— Exercise description —
Write out the records word for word, starting at their first line and going on through the line that contains "Is point (169, 456)".
'''
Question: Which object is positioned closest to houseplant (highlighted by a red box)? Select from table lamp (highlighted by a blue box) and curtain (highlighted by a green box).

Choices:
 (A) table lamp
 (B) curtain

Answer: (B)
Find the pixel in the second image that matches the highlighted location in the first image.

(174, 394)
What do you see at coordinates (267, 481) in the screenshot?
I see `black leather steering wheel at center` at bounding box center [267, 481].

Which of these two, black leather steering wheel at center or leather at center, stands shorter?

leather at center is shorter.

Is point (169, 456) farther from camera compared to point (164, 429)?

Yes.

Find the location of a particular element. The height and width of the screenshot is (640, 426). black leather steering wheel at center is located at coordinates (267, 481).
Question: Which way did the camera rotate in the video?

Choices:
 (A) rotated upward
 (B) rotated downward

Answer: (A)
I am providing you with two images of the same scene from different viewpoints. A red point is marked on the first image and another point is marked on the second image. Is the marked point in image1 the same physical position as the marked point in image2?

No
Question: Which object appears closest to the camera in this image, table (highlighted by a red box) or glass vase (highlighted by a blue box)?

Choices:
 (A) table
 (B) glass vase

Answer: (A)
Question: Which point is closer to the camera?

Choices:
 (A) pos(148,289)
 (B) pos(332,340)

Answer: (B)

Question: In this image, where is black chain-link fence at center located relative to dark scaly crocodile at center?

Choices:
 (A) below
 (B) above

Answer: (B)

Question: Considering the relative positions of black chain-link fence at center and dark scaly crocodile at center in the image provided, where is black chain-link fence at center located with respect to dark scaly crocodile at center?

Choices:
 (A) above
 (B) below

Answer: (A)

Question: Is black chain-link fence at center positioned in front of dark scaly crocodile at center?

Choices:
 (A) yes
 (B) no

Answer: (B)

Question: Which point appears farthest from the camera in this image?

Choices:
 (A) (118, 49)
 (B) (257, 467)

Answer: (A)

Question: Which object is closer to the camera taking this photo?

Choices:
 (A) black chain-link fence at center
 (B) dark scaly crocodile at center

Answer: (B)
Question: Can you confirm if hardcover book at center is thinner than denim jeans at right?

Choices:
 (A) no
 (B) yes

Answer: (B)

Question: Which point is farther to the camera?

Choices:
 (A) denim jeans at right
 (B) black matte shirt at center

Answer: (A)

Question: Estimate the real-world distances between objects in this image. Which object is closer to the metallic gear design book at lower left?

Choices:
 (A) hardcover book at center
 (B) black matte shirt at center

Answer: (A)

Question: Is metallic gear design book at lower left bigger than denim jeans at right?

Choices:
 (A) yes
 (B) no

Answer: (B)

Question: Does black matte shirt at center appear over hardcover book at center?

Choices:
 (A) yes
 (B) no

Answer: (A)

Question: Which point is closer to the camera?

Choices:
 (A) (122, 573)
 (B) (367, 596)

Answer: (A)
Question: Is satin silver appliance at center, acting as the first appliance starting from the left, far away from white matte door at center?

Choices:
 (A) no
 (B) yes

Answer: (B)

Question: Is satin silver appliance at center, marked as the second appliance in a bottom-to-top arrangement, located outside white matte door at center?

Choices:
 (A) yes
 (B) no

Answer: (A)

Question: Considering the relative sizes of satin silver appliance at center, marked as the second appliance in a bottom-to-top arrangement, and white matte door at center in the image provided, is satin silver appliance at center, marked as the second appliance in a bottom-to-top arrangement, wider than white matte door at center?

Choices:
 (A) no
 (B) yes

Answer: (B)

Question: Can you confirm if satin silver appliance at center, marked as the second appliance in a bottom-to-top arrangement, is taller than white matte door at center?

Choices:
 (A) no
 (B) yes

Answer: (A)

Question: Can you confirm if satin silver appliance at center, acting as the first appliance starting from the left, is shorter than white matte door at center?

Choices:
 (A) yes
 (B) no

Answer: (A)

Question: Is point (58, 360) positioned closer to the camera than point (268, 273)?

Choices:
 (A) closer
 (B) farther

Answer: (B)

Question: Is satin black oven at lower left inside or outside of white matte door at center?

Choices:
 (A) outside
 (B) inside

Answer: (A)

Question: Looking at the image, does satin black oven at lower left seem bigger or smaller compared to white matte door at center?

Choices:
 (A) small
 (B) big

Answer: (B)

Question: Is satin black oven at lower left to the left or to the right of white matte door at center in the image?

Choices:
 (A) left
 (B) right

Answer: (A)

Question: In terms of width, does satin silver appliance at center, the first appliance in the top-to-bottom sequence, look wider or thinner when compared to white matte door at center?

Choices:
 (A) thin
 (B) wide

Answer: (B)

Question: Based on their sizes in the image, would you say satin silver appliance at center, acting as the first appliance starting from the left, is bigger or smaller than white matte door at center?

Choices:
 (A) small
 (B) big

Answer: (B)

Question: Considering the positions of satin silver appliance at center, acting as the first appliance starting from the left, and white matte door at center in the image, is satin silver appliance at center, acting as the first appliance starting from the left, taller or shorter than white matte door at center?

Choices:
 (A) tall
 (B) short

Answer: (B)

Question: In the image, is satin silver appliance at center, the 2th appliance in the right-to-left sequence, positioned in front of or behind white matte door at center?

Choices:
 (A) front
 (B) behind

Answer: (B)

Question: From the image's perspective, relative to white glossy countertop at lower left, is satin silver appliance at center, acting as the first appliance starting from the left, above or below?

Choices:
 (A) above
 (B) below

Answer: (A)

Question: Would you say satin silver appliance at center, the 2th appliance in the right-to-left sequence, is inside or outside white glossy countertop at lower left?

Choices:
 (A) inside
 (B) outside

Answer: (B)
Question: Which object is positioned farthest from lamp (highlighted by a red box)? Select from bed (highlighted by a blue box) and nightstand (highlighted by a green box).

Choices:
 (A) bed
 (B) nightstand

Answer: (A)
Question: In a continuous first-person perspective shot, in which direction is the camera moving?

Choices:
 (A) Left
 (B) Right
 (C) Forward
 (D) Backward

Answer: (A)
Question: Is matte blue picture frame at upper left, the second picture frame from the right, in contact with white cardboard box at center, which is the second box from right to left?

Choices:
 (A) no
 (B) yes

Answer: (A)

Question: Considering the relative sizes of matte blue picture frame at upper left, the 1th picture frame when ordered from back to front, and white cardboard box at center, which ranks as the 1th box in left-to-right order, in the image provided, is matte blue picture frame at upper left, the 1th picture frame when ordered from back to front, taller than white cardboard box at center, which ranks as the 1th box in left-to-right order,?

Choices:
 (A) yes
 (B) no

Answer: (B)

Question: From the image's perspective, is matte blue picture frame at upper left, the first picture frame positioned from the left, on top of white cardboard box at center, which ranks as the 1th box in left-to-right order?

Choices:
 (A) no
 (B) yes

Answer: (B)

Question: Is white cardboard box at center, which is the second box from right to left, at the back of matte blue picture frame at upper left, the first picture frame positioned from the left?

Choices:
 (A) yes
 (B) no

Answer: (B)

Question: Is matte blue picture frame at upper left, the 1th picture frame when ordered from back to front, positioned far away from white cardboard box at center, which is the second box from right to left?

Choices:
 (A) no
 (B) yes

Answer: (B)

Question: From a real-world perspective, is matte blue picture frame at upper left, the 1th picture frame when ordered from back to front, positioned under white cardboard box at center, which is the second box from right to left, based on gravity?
'''
— Result —
Question: Which object is positioned closest to houseplant (highlighted by a red box)? Select from table lamp (highlighted by a blue box) and curtain (highlighted by a green box).

Choices:
 (A) table lamp
 (B) curtain

Answer: (B)
Find the pixel in the second image that matches the highlighted location in the first image.

(174, 394)
What do you see at coordinates (267, 481) in the screenshot?
I see `black leather steering wheel at center` at bounding box center [267, 481].

Which of these two, black leather steering wheel at center or leather at center, stands shorter?

leather at center is shorter.

Is point (169, 456) farther from camera compared to point (164, 429)?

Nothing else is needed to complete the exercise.